_Exercise aim:_ Transcribe, without any alteration, only the lines that begin at the line containing "U3: TLV272 -> OPA2134" and run to the last line below.

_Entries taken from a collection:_
=== Section Start ===

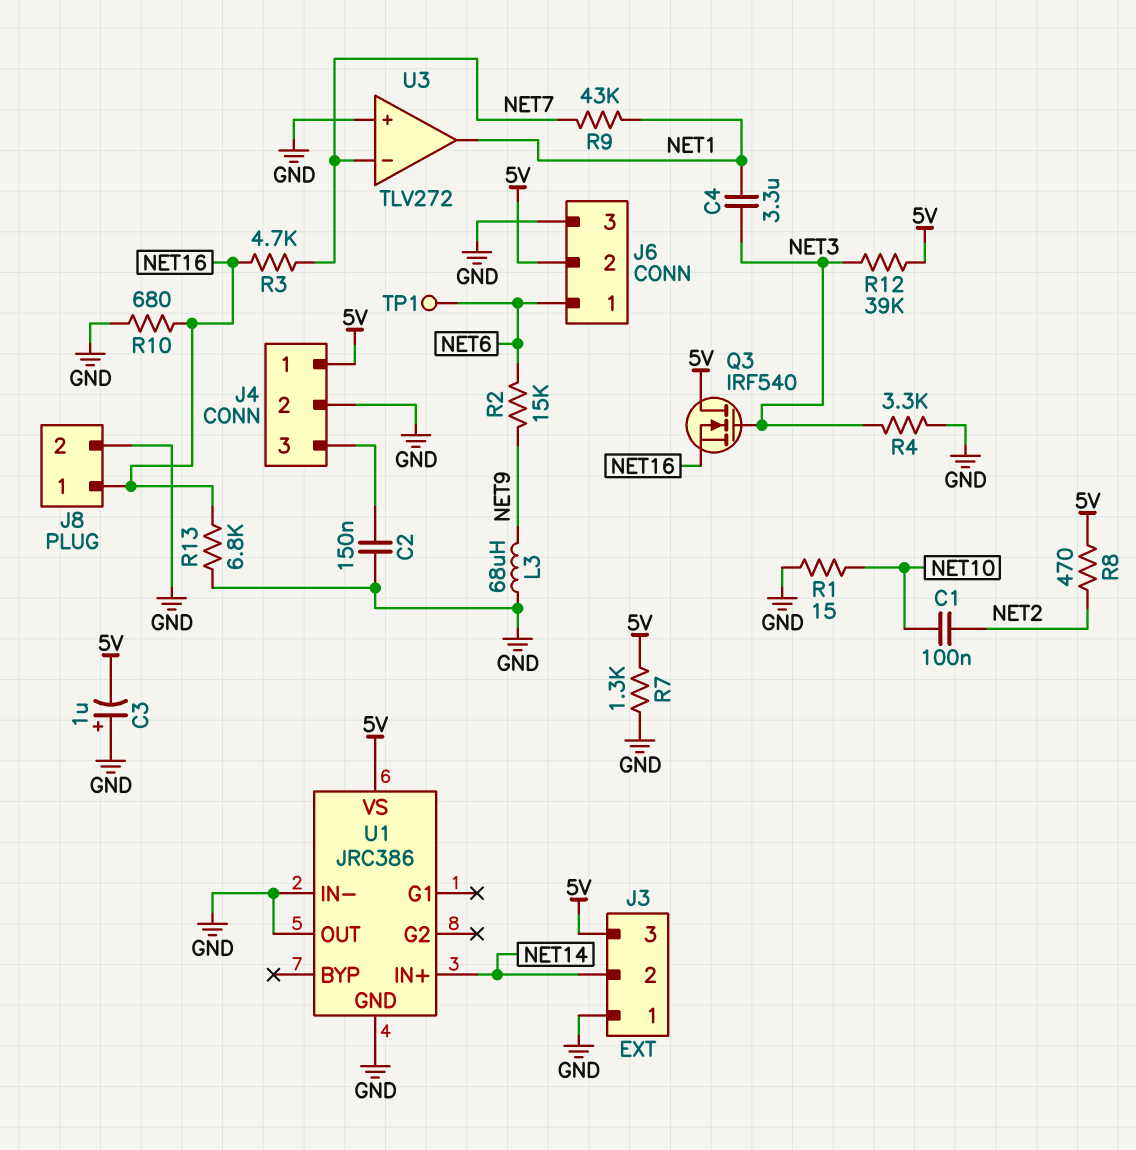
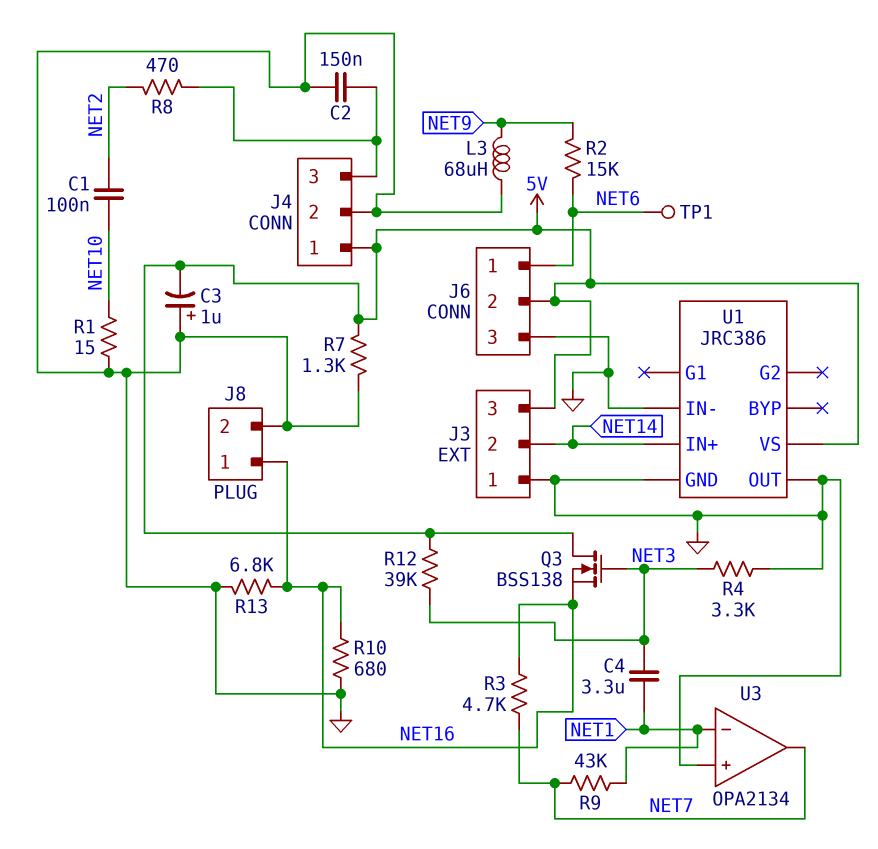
Q3: NMOS IRF540 (G NET3, D 5V, S NET16) -> NMOS BSS138 (G NET3, D 5V, S NET16)
R8: 470 (5V, NET2) -> 470 (J4/3, NET2)
U3: TLV272 -> OPA2134
U3 pin in-: NET7 -> NET1
U3 pin out: NET1 -> NET7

=== Section End ===

_Exercise solution:_
U3: TLV272 -> OPA2134
U3 pin in-: NET7 -> NET1
U3 pin out: NET1 -> NET7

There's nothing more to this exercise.